Pull out every line in the entries below that contains the string "numericTimeSignature". Match uppercase and lowercase letters exactly.
>> START Input for this task
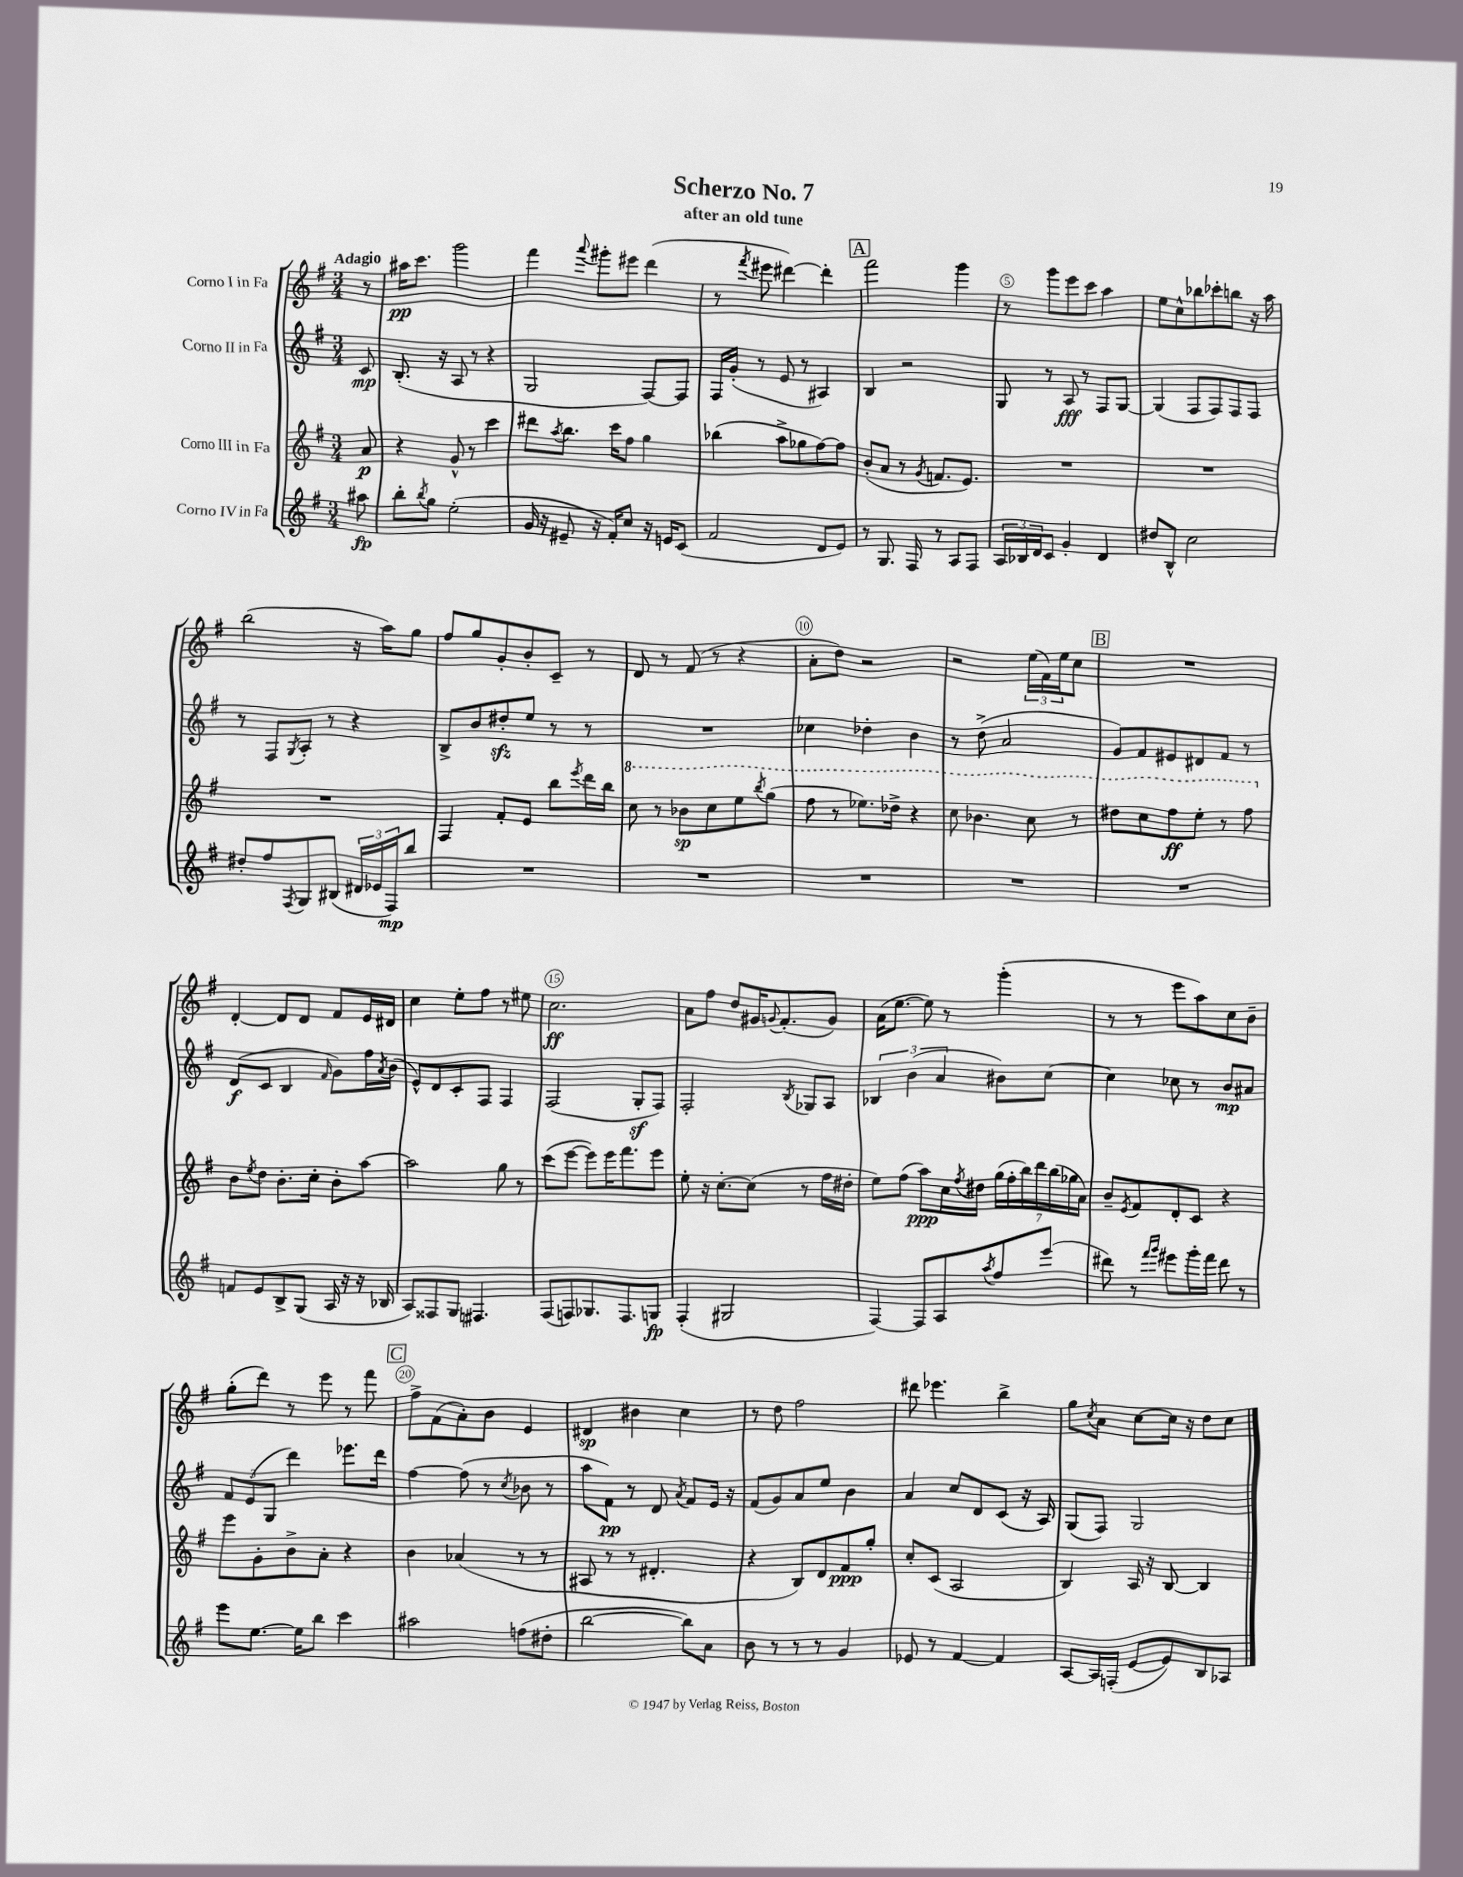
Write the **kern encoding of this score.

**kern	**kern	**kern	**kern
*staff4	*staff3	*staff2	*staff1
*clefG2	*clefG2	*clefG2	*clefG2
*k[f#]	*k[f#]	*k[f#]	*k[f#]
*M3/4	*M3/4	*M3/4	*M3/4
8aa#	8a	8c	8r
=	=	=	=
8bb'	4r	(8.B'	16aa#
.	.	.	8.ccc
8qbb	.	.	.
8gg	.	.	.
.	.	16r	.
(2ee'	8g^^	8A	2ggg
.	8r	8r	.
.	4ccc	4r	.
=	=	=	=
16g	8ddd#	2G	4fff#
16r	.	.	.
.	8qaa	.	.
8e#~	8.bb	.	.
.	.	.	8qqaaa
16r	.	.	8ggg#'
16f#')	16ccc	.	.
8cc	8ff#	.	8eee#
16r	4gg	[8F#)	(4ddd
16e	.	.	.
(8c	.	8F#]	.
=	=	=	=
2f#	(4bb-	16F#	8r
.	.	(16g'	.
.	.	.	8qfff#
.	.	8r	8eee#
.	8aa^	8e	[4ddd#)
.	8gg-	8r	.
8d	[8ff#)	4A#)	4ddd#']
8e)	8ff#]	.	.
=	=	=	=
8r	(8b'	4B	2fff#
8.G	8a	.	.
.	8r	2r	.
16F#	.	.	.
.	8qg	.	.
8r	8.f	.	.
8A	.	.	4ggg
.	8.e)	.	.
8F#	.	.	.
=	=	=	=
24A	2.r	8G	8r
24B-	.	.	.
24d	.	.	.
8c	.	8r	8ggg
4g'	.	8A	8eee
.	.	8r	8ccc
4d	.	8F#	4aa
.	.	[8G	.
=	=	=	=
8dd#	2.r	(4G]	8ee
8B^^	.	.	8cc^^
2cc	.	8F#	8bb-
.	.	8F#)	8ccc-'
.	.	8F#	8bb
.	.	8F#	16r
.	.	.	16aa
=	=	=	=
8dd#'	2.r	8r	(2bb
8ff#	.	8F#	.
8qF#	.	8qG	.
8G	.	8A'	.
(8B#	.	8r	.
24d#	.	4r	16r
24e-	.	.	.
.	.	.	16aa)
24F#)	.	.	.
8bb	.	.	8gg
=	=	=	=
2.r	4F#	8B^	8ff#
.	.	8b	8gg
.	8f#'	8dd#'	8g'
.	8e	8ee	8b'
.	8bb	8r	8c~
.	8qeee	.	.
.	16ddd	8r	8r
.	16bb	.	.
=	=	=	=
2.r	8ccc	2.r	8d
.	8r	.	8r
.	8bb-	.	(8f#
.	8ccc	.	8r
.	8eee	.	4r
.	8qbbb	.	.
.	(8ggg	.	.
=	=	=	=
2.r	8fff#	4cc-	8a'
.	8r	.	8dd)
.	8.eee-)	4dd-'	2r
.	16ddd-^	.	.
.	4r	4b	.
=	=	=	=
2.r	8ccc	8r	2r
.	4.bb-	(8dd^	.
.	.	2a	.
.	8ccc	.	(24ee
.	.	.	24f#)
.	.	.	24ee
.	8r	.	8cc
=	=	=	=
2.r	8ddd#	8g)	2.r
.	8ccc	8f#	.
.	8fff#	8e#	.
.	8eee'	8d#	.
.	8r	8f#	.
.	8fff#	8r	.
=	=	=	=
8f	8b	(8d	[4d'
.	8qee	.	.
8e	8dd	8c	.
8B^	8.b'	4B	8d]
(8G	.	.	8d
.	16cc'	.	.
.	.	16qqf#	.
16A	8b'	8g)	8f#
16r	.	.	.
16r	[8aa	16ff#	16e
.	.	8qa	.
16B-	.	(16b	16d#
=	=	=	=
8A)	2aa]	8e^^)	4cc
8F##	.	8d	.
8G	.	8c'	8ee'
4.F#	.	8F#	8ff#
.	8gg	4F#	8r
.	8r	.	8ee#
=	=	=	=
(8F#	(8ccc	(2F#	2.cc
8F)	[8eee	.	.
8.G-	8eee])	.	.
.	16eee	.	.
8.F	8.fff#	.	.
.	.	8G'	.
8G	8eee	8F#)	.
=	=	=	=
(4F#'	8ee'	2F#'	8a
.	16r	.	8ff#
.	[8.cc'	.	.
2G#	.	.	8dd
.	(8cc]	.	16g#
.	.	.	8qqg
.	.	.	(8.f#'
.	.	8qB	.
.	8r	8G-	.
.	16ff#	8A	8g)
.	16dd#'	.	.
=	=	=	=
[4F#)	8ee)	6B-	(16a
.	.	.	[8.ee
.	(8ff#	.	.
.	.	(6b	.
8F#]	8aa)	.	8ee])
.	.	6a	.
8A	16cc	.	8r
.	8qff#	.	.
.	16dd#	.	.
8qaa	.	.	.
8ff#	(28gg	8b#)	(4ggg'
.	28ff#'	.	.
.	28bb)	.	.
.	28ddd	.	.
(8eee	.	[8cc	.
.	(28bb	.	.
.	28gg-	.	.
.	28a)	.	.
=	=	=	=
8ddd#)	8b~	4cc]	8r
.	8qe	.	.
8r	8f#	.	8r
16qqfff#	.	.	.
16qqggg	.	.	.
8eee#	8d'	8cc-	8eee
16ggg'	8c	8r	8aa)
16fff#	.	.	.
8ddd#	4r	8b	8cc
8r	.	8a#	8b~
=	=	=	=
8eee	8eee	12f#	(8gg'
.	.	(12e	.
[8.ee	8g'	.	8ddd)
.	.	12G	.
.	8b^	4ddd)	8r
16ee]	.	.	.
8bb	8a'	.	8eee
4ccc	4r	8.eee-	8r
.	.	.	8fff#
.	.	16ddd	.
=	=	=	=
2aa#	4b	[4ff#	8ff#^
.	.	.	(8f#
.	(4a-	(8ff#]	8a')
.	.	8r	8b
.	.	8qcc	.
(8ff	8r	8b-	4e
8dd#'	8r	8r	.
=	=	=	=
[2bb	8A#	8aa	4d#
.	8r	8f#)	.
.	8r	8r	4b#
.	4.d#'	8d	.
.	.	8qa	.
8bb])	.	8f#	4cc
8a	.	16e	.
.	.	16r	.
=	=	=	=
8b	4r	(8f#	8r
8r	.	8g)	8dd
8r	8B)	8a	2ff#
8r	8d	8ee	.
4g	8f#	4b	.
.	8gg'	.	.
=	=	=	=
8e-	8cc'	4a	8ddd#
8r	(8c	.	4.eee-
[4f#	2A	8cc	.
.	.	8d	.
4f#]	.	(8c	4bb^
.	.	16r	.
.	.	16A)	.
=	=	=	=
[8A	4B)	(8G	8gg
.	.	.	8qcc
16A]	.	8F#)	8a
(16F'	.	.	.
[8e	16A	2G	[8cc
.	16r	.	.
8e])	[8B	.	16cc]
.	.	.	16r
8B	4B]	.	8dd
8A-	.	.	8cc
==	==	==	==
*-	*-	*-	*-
>> END Input for this task
>> START Input for this task
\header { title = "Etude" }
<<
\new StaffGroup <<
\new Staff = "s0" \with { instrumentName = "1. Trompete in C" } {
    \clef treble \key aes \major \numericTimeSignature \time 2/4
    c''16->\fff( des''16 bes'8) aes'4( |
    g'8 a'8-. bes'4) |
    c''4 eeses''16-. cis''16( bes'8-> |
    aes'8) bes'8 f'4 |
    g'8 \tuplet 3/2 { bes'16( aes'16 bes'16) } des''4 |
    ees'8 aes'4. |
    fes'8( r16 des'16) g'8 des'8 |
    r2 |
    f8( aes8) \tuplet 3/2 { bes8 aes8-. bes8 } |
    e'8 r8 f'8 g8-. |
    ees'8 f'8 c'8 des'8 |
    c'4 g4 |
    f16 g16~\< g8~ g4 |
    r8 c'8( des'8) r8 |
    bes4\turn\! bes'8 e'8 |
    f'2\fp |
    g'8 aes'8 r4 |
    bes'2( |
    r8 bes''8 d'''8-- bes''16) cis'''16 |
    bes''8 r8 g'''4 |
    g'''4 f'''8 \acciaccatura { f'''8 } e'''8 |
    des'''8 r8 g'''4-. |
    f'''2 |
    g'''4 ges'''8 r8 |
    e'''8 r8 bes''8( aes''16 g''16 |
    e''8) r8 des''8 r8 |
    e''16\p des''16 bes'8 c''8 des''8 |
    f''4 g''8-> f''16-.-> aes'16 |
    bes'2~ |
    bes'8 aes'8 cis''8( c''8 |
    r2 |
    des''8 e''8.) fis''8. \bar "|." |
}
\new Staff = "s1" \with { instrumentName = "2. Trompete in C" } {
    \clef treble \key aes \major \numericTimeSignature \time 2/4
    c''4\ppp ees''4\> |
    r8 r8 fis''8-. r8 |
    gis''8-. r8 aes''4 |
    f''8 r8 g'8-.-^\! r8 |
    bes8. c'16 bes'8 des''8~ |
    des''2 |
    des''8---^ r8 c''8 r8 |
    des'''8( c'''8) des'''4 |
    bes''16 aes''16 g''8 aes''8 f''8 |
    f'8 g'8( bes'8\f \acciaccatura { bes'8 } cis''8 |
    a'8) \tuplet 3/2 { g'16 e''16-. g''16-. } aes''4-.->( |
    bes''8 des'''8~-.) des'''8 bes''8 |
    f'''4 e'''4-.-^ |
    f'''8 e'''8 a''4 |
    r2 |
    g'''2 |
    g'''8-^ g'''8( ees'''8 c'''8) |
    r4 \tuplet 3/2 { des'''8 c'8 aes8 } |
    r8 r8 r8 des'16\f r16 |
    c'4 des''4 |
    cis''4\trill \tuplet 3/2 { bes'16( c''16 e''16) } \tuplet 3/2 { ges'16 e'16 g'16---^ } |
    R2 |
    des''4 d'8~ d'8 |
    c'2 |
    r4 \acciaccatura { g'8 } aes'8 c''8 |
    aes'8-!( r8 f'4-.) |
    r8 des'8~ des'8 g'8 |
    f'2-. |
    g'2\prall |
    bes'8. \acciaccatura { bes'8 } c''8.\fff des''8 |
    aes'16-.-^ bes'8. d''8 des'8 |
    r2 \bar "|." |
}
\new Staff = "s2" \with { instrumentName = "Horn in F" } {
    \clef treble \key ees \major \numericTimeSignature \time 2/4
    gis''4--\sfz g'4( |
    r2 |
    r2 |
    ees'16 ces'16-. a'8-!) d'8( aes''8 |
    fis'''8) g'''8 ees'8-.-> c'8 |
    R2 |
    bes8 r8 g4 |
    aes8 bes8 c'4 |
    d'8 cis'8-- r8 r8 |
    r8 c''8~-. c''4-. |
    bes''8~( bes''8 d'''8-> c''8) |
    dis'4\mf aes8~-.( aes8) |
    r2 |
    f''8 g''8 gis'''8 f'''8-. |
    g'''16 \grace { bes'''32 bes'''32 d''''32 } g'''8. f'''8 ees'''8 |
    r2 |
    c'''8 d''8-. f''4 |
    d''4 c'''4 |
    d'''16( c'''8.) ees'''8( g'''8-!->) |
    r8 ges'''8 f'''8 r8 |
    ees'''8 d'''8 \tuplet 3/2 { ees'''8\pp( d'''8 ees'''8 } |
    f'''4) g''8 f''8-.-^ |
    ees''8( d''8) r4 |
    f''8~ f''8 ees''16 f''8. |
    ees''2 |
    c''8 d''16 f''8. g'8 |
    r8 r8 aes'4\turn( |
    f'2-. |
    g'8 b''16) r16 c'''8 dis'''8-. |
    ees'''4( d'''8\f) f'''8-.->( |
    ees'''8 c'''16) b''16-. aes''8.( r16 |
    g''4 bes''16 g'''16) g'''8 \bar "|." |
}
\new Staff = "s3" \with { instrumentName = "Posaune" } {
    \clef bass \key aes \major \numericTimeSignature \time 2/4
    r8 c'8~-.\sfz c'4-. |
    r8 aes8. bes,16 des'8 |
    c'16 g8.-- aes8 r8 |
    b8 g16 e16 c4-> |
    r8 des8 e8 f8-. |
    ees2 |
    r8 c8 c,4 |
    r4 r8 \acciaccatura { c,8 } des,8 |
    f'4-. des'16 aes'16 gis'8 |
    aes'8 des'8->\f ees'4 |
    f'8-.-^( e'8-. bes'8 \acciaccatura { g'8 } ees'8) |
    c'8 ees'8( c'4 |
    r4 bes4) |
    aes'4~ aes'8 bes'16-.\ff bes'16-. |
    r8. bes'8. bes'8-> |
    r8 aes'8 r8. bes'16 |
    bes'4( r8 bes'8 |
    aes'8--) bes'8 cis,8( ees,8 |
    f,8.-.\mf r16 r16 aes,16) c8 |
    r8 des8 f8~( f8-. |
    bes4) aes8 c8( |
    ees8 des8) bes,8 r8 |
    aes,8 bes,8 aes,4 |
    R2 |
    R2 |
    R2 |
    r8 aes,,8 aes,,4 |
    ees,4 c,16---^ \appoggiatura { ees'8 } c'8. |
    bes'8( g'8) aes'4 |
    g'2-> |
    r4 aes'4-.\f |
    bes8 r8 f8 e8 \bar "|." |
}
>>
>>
>> END Input for this task
>> START Input for this task
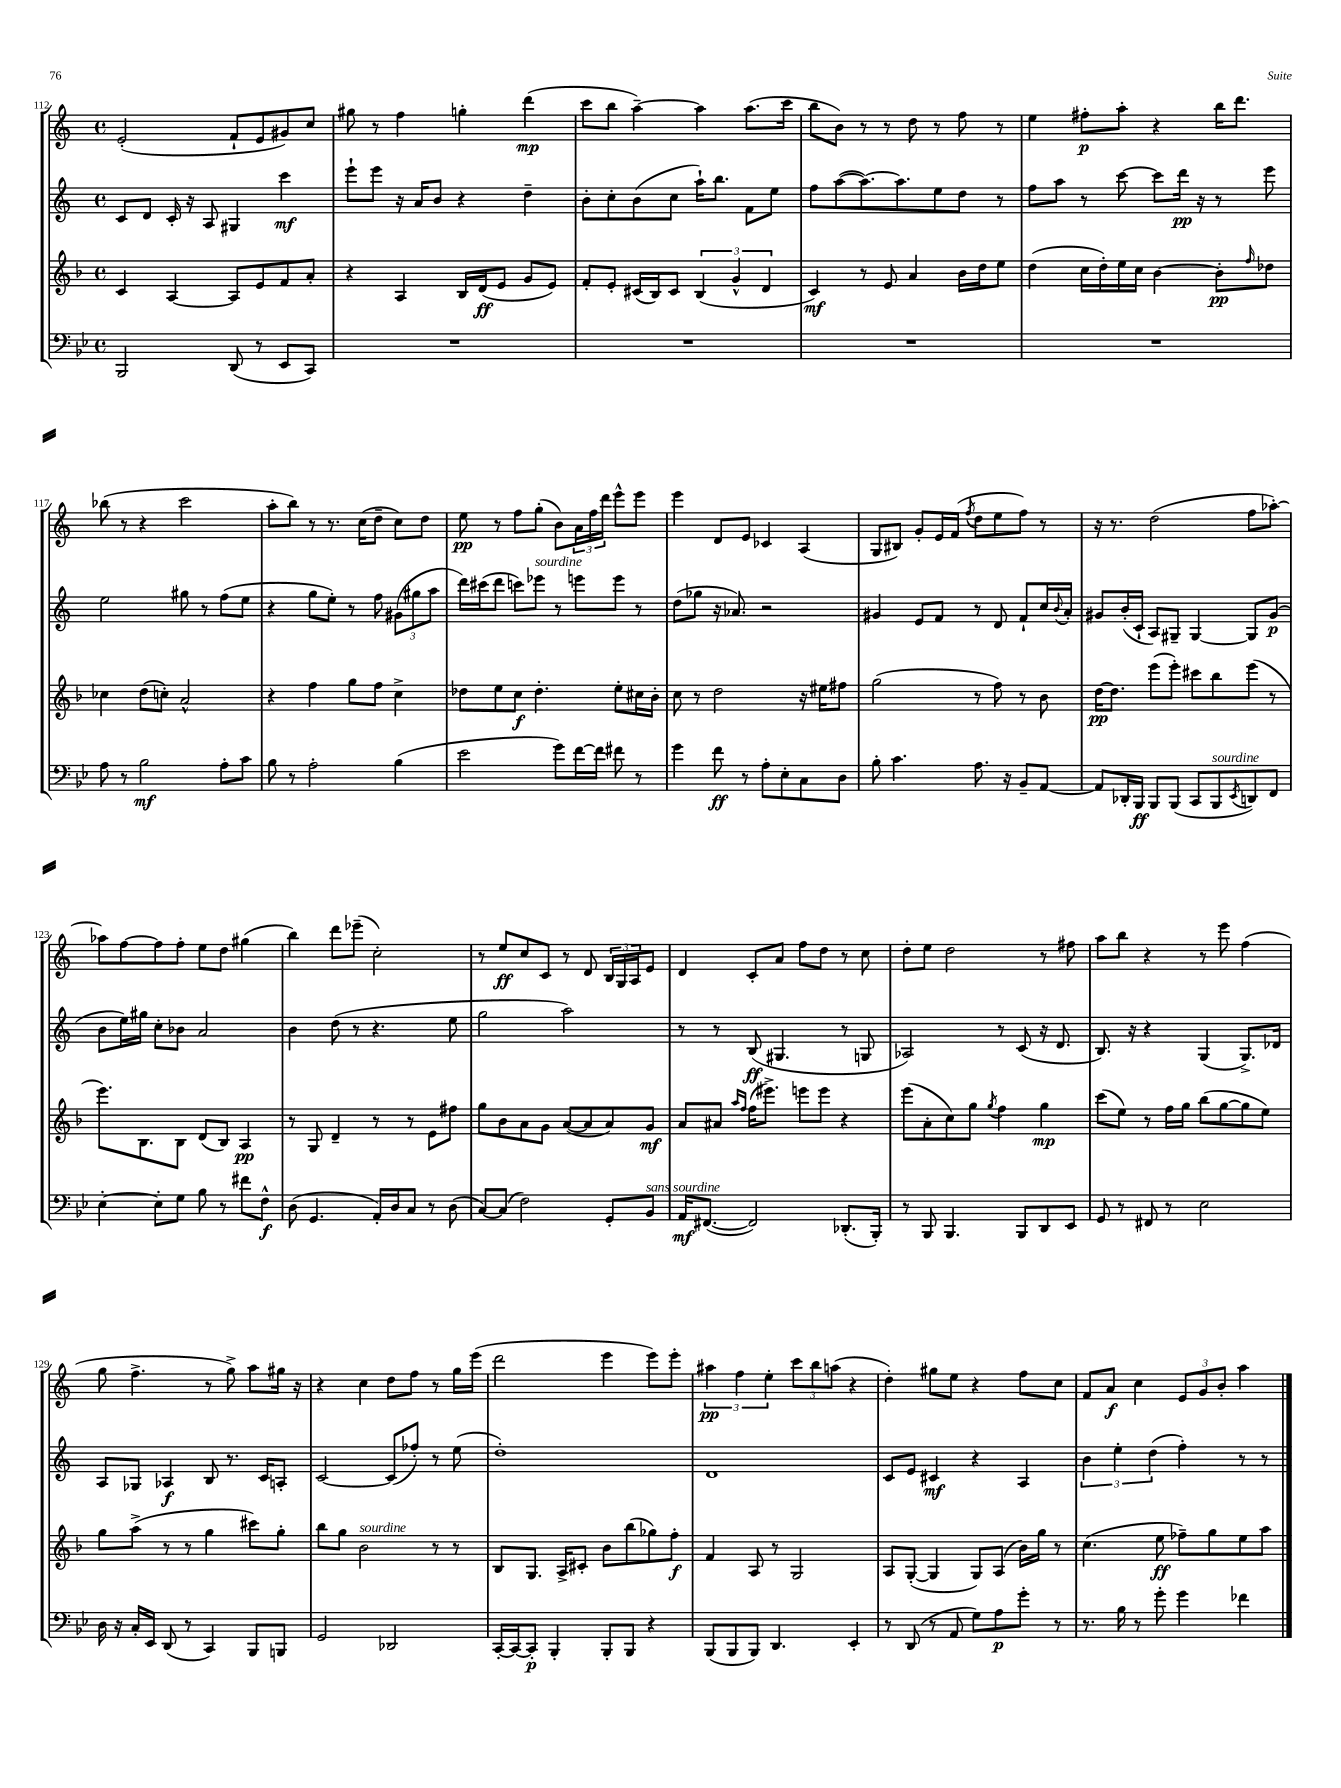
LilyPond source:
>> END Input for this task
Problem solution
    \clef treble \key aes \major \numericTimeSignature \time 2/4
    \clef treble \key aes \major \numericTimeSignature \time 2/4
    \clef treble \key ees \major \numericTimeSignature \time 2/4
    \clef bass \key aes \major \numericTimeSignature \time 2/4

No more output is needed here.